● **Problem description**: Reproduce the records starting at the line that contains "brown brick L10 level 1 -> none" and running to the last line, exactly and in full.

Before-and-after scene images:
--------------------------------
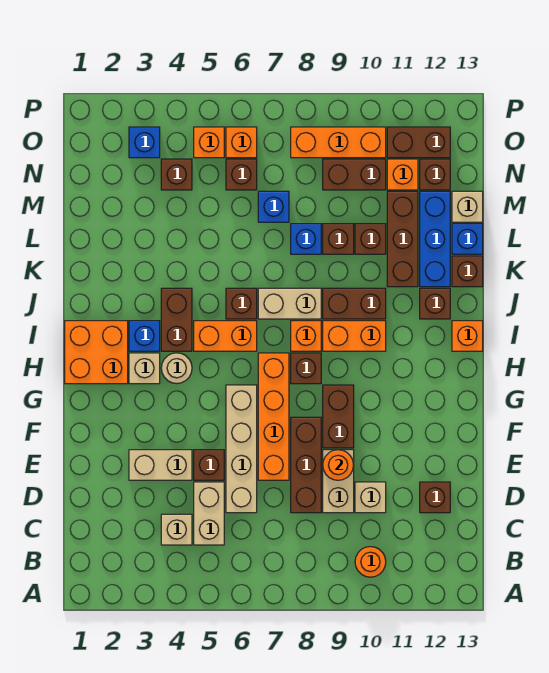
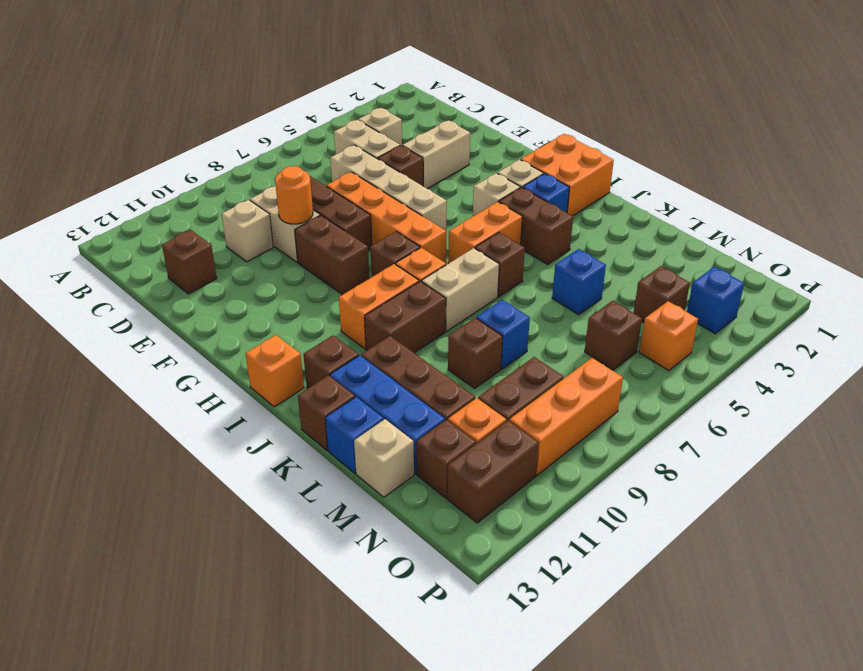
orange round brick B10 level 1 -> none
tan round brick H4 level 1 -> tan brick H4 level 1
brown brick L10 level 1 -> none
blue brick M7 level 1 -> blue brick L5 level 1
orange brick O6 level 1 -> none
--------------------------------
● **Your solution**:
brown brick L10 level 1 -> none
blue brick M7 level 1 -> blue brick L5 level 1
orange brick O6 level 1 -> none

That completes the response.